(Records from a dataset)
□ □ □ □

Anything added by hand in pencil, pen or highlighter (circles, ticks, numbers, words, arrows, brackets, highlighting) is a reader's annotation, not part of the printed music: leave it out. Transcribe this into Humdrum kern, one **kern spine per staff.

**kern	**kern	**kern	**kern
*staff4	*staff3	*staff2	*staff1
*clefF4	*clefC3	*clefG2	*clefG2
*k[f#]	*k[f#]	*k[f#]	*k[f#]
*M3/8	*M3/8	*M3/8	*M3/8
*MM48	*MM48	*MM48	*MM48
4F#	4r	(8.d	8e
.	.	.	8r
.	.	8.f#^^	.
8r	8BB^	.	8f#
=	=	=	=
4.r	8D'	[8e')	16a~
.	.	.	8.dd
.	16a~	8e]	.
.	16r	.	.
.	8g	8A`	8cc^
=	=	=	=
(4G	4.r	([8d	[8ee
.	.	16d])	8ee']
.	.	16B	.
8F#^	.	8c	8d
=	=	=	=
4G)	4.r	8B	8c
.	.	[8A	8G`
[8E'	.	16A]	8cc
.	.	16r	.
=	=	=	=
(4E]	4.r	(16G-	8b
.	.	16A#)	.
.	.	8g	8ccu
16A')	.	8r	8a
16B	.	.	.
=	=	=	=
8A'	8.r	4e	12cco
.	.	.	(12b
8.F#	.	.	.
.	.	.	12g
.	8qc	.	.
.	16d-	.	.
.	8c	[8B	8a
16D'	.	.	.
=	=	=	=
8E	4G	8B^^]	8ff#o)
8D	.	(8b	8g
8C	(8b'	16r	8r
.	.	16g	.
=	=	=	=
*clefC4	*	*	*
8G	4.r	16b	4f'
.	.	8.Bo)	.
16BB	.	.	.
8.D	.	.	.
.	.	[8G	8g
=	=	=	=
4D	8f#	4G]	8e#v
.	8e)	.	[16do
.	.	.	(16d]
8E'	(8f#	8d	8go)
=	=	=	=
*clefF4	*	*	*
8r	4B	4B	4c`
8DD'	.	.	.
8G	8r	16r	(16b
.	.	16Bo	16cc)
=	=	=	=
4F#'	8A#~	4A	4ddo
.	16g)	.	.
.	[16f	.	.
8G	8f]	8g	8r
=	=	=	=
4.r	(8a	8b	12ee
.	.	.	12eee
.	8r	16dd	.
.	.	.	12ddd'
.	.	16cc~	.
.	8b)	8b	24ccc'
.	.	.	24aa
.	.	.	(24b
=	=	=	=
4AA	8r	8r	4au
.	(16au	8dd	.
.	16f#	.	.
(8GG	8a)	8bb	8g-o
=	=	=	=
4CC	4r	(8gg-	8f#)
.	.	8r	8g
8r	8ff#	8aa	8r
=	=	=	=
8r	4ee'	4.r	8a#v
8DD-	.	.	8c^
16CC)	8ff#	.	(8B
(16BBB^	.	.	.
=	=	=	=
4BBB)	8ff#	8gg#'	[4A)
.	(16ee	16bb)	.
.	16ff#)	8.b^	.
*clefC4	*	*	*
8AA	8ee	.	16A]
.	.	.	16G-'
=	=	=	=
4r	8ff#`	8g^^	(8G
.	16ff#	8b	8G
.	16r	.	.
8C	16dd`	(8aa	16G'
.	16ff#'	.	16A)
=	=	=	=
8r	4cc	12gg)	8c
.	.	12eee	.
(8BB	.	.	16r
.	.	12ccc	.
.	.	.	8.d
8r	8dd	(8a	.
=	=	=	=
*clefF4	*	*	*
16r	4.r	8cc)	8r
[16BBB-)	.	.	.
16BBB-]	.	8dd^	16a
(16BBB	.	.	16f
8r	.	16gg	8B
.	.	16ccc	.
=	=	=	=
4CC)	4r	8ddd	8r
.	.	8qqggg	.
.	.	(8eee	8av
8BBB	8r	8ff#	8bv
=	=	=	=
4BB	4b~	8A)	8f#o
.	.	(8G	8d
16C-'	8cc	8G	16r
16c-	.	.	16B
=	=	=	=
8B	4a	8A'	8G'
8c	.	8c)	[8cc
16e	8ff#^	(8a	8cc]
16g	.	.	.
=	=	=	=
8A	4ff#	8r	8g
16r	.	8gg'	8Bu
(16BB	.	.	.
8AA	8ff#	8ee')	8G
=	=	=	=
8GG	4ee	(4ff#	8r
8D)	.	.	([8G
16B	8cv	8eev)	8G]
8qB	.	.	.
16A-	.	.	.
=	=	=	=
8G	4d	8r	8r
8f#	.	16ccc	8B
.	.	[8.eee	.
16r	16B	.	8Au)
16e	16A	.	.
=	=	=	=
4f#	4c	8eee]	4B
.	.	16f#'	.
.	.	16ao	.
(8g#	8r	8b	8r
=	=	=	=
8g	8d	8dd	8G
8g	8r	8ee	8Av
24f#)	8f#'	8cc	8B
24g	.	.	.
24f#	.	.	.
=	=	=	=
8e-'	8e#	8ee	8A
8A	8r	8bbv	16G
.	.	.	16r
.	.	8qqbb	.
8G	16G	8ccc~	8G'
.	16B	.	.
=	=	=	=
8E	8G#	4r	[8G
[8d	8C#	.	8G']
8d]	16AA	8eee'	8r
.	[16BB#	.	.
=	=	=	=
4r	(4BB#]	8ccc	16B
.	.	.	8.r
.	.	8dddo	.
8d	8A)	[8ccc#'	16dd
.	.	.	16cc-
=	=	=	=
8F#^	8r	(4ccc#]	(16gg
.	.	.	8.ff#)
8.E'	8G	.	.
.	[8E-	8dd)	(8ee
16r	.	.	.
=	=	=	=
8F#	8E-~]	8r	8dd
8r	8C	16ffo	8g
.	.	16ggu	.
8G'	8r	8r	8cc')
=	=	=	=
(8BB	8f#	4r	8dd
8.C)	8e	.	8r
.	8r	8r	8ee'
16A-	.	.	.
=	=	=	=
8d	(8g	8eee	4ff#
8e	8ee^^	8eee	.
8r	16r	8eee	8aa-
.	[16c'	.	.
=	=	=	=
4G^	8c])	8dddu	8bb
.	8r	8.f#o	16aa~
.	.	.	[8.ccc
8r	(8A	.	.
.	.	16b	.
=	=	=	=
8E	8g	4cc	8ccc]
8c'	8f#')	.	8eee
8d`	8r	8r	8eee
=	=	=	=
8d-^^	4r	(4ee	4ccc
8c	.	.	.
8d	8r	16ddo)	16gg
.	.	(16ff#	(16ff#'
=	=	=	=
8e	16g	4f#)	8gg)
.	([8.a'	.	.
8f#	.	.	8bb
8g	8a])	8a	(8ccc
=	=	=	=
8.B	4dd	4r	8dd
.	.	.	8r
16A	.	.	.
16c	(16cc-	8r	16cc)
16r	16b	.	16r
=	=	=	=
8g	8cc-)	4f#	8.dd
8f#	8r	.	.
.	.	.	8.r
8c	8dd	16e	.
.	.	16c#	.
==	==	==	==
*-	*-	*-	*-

□ □ □ □

◆ **WORK TO DO**
Find every line in the records that contains the word "kern", and copy each of those lines out in full.

◆ **FINISHED ANSWER**
Anything added by hand in pencil, pen or highlighter (circles, ticks, numbers, words, arrows, brackets, highlighting) is a reader's annotation, not part of the printed music: leave it out. Transcribe this into Humdrum kern, one **kern spine per staff.
**kern	**kern	**kern	**kern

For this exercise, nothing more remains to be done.